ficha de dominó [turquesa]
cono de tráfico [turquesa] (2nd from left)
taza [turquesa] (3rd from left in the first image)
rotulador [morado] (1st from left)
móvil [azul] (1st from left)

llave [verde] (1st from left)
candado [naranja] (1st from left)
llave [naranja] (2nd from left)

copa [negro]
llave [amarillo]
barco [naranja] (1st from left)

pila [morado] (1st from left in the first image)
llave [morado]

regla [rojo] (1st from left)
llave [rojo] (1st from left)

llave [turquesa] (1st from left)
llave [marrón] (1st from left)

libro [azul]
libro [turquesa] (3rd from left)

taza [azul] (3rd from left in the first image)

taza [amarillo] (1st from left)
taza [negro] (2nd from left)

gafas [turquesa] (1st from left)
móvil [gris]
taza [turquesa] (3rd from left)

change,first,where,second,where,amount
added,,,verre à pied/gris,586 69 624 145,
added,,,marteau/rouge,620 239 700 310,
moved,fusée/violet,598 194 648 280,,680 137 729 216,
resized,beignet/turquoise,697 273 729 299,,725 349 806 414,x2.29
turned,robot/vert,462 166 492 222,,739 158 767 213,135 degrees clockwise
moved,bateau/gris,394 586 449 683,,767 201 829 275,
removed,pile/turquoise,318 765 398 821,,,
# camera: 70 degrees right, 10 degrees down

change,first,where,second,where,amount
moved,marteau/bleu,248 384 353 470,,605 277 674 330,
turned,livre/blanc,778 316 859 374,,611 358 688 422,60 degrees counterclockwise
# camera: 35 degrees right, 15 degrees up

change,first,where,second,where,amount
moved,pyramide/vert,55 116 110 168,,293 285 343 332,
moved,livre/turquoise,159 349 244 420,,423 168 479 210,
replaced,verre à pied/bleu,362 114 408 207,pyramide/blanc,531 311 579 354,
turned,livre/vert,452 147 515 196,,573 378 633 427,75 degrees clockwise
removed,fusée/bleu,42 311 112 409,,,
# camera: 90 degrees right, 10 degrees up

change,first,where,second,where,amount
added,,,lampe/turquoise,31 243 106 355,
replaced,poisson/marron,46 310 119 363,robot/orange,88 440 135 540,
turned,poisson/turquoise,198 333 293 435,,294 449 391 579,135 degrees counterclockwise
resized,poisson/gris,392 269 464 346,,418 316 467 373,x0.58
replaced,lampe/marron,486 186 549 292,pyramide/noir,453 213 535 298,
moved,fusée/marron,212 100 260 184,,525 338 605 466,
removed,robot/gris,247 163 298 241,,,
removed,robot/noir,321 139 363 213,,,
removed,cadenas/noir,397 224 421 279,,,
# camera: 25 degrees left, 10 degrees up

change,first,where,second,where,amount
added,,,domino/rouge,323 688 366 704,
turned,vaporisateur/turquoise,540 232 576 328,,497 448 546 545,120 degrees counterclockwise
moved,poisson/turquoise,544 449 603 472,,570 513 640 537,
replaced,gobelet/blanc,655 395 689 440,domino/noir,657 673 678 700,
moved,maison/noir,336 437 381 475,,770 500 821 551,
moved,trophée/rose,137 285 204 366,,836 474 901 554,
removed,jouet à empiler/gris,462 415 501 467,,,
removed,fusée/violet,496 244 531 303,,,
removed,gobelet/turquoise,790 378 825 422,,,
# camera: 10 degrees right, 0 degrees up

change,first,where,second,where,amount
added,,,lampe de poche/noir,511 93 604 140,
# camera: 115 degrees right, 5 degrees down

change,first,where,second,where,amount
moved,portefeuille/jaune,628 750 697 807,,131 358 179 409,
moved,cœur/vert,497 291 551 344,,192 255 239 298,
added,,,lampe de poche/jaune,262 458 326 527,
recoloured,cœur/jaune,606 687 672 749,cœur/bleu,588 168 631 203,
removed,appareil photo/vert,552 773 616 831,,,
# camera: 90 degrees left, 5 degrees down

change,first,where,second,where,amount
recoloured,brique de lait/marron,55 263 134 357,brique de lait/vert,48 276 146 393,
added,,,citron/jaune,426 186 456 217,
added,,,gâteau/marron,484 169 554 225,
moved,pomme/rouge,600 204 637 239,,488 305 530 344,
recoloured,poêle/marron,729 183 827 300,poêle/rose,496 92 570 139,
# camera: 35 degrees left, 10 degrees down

-- Try it --
Please print verbatim each line from the first line of the entries above to the line that contains "rotulador [morado] (1st from left)", inclusive, and nothing more.

-- Answer area --
ficha de dominó [turquesa]
cono de tráfico [turquesa] (2nd from left)
taza [turquesa] (3rd from left in the first image)
rotulador [morado] (1st from left)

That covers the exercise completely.